* _Task material_:
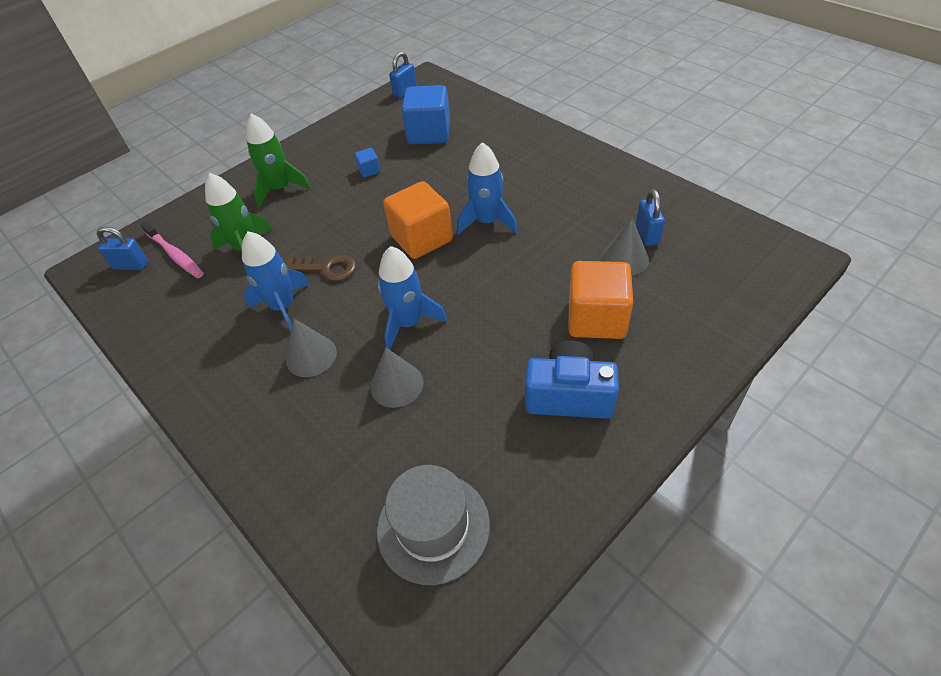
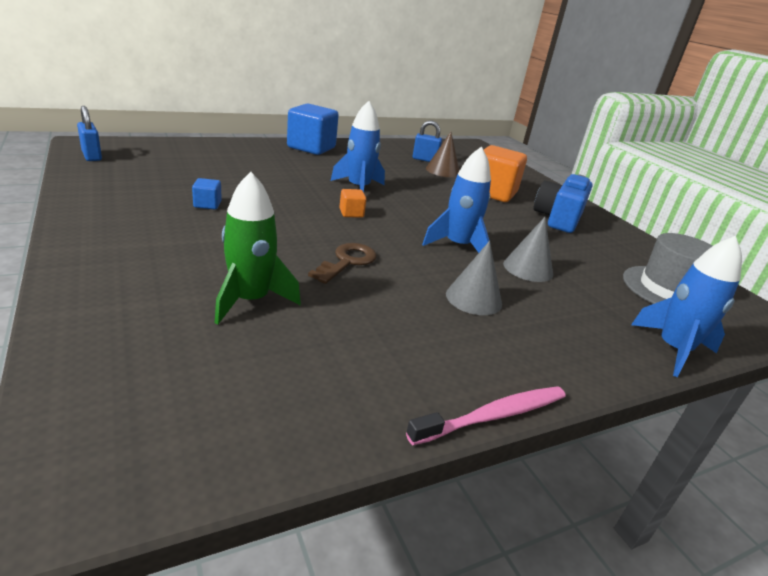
camera: 80 degrees left, 20 degrees down
blue padlock [97,226,148,270] -> none
pink toothbrush [140,221,204,278] -> pink toothbrush moved to [406,386,566,445]
blue rocket [242,231,310,331] -> blue rocket moved to [631,236,742,377]
green rocket [246,113,311,207] -> none
orange cube [383,181,453,259] -> orange cube [340,189,366,218], size x0.45
blue cube [402,85,450,144] -> blue cube moved to [287,103,339,155]
grey cone [601,218,649,276] -> brown cone [426,132,459,177]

* _What is expected_: In your copy of the listing above, reproduce each line exactly and omit all pictures.

* _Result for this exercise_:
camera: 80 degrees left, 20 degrees down
blue padlock [97,226,148,270] -> none
pink toothbrush [140,221,204,278] -> pink toothbrush moved to [406,386,566,445]
blue rocket [242,231,310,331] -> blue rocket moved to [631,236,742,377]
green rocket [246,113,311,207] -> none
orange cube [383,181,453,259] -> orange cube [340,189,366,218], size x0.45
blue cube [402,85,450,144] -> blue cube moved to [287,103,339,155]
grey cone [601,218,649,276] -> brown cone [426,132,459,177]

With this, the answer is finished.